▶ [SUPPLIED INFORMATION]
━━━━━━━━━━
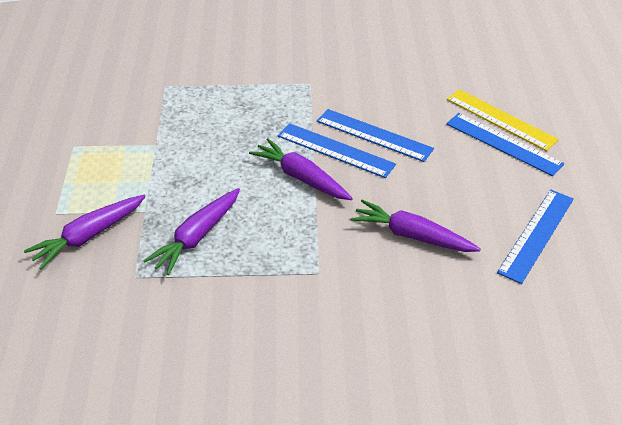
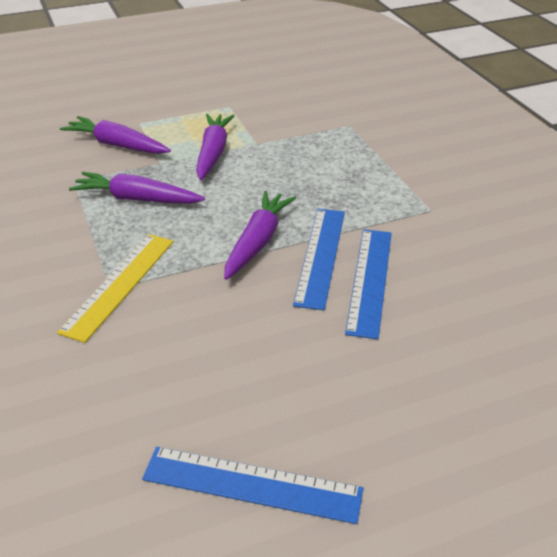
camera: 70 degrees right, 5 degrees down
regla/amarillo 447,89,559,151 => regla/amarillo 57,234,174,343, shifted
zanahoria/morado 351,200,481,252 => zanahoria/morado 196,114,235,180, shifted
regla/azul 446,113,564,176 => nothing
━━━━━━━━━━
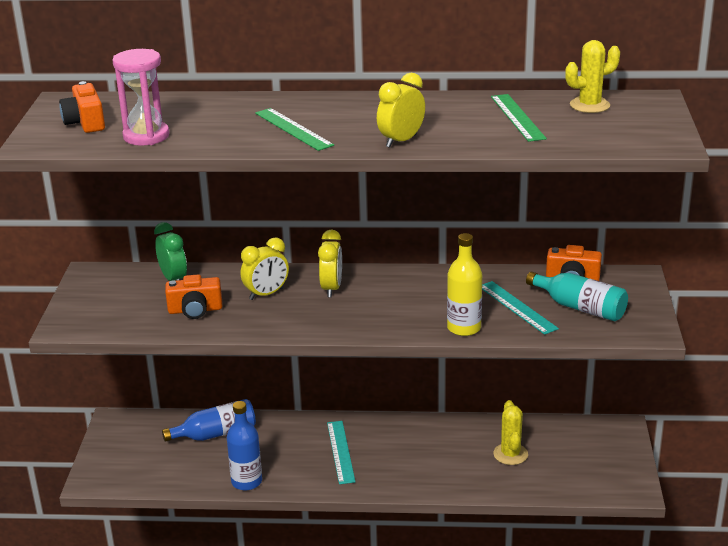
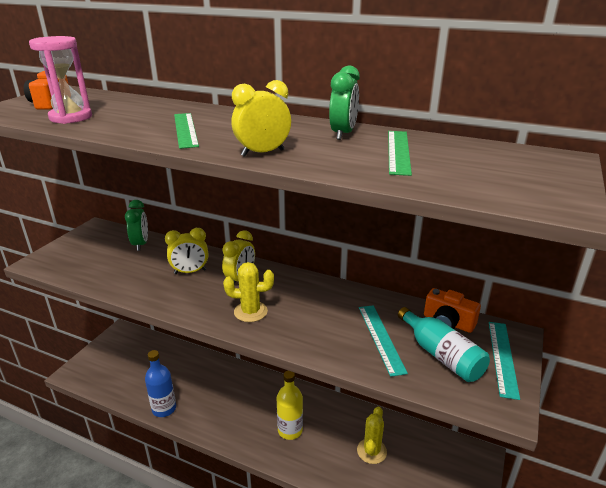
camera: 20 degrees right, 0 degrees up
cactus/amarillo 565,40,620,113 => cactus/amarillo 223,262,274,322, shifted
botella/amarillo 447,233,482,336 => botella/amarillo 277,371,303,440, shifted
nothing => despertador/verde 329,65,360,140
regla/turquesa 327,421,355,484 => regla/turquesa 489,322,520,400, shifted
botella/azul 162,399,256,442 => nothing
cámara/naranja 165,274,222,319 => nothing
━━━━━━━━━━
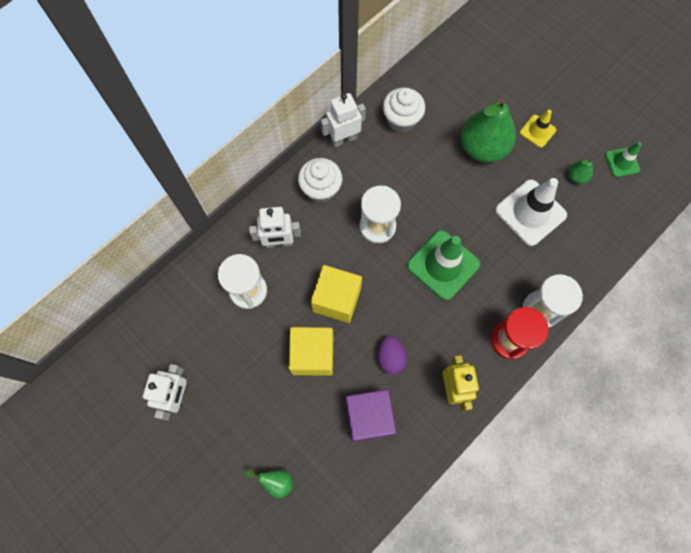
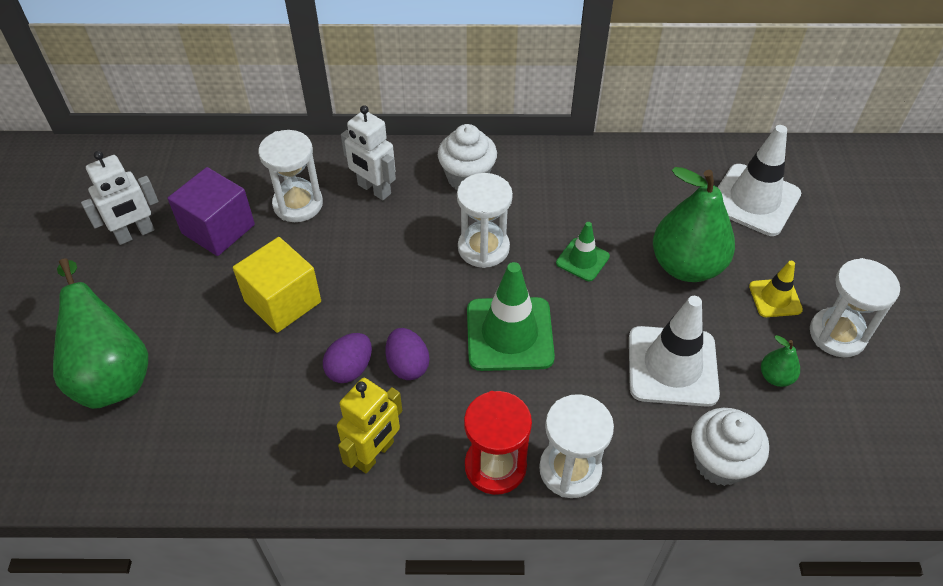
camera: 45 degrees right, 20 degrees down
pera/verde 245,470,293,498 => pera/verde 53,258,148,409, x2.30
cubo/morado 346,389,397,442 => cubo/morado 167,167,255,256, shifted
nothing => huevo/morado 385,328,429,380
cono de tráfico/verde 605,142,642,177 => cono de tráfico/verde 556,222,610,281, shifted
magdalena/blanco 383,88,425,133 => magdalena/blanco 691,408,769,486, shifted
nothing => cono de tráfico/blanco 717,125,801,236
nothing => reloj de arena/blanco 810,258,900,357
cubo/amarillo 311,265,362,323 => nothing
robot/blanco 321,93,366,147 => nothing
━━━━━━━━━━
Your answer should be the lines of the listing above between the line holding "regla/turquesa 327,421,355,484 =>" and the line holding "cámara/naranja 165,274,222,319 => nothing", inclusive, restated word for word and alone.

▶ [YOUR RESPONSE]
regla/turquesa 327,421,355,484 => regla/turquesa 489,322,520,400, shifted
botella/azul 162,399,256,442 => nothing
cámara/naranja 165,274,222,319 => nothing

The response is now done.